**RECORDS TO PROCESS:**
*** Begin section ***
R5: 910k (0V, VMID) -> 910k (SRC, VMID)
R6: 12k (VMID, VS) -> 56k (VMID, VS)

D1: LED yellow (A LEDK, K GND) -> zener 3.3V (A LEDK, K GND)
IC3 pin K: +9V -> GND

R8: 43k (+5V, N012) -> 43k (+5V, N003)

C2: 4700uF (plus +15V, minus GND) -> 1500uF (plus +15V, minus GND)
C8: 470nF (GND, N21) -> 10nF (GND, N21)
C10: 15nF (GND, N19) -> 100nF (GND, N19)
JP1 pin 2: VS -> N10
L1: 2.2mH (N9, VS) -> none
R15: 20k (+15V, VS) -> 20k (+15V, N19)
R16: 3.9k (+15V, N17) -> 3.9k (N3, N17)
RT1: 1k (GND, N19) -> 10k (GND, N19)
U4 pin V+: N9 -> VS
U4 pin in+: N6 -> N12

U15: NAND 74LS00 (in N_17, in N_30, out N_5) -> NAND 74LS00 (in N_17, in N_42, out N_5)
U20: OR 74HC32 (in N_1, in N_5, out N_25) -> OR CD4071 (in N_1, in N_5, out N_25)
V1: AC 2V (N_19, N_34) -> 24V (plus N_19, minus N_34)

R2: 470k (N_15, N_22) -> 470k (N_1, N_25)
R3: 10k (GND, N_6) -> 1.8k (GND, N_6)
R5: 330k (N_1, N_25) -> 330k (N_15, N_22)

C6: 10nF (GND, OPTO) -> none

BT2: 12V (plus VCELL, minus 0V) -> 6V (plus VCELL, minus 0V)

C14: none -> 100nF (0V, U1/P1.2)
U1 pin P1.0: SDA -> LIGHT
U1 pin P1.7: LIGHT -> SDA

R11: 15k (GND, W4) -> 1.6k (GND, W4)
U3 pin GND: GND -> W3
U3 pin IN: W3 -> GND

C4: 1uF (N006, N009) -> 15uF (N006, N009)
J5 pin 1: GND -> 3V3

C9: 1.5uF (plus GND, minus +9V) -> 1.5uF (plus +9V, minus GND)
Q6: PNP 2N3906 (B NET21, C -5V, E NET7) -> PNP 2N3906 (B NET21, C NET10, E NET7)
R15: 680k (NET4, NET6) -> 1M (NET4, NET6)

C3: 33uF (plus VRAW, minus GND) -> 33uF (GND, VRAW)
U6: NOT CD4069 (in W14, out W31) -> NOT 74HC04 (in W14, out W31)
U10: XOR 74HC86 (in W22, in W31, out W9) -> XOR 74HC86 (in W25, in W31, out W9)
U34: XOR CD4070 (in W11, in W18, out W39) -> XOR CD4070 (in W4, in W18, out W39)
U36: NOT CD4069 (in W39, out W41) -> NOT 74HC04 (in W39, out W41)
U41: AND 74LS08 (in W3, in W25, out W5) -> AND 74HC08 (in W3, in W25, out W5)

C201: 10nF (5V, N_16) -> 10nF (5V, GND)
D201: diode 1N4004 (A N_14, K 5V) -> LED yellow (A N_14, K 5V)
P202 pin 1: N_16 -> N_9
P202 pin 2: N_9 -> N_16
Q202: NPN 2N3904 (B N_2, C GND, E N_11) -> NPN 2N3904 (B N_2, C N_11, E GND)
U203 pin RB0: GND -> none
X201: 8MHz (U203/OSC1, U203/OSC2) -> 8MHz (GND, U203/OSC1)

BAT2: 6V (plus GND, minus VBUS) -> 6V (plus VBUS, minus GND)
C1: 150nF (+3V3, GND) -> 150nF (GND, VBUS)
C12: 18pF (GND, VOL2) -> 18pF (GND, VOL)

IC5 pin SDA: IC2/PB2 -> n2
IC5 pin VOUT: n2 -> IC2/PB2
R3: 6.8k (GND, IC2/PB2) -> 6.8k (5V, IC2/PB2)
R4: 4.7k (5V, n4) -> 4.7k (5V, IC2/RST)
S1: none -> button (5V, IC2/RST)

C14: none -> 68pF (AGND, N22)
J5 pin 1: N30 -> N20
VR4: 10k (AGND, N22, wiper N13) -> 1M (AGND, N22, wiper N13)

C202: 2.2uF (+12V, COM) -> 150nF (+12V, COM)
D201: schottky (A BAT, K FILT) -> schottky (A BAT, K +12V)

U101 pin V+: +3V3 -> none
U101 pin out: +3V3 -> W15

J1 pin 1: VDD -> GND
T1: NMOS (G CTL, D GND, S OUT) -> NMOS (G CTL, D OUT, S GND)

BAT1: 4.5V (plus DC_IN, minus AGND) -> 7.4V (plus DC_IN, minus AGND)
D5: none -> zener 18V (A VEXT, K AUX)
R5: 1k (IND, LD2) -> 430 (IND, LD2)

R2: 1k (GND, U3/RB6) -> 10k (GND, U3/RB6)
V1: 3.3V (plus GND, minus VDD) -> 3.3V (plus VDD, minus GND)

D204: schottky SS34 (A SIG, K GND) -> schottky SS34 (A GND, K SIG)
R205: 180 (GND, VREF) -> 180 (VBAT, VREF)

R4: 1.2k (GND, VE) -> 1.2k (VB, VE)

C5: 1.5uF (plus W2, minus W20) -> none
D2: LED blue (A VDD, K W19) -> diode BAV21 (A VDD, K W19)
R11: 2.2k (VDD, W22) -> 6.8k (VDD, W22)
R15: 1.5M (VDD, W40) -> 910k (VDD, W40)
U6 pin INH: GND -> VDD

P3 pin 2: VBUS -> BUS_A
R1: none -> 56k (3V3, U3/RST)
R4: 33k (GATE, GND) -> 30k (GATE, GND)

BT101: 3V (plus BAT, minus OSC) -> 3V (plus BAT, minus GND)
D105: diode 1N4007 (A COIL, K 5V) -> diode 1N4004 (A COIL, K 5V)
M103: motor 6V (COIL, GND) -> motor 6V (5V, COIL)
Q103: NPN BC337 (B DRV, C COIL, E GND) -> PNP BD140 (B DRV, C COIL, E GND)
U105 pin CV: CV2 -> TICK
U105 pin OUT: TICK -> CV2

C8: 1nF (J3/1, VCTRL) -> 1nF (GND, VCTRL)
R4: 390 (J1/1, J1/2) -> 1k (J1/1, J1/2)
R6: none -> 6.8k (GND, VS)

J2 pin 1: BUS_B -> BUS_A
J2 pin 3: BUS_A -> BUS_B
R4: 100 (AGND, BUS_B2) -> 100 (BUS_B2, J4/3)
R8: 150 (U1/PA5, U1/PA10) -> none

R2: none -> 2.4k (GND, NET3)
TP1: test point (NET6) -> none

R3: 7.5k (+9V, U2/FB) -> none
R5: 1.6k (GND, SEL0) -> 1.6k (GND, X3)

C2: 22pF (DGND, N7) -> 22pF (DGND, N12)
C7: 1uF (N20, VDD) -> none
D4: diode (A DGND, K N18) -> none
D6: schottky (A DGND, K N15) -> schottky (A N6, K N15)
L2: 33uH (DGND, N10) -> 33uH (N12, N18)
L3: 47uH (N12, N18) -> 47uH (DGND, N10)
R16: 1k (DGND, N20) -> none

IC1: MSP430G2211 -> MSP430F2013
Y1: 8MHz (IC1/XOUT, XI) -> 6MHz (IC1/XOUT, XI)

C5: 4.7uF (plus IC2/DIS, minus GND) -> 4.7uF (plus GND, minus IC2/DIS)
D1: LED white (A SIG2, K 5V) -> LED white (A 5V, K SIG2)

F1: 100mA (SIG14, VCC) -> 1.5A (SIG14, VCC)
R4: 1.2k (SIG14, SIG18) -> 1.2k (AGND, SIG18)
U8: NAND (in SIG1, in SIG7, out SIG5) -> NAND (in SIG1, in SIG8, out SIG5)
*** End section ***
**DESCRIPTION OF THE TASK:** Among the entries above, the line containing "C8: 470nF (GND, N21) -> 10nF (GND, N21)", the line containing "R2: 470k (N_15, N_22) -> 470k (N_1, N_25)", and all lines between them are to be restated word for word; nothing else belongs in the reply.

**RESPONSE:**
C8: 470nF (GND, N21) -> 10nF (GND, N21)
C10: 15nF (GND, N19) -> 100nF (GND, N19)
JP1 pin 2: VS -> N10
L1: 2.2mH (N9, VS) -> none
R15: 20k (+15V, VS) -> 20k (+15V, N19)
R16: 3.9k (+15V, N17) -> 3.9k (N3, N17)
RT1: 1k (GND, N19) -> 10k (GND, N19)
U4 pin V+: N9 -> VS
U4 pin in+: N6 -> N12

U15: NAND 74LS00 (in N_17, in N_30, out N_5) -> NAND 74LS00 (in N_17, in N_42, out N_5)
U20: OR 74HC32 (in N_1, in N_5, out N_25) -> OR CD4071 (in N_1, in N_5, out N_25)
V1: AC 2V (N_19, N_34) -> 24V (plus N_19, minus N_34)

R2: 470k (N_15, N_22) -> 470k (N_1, N_25)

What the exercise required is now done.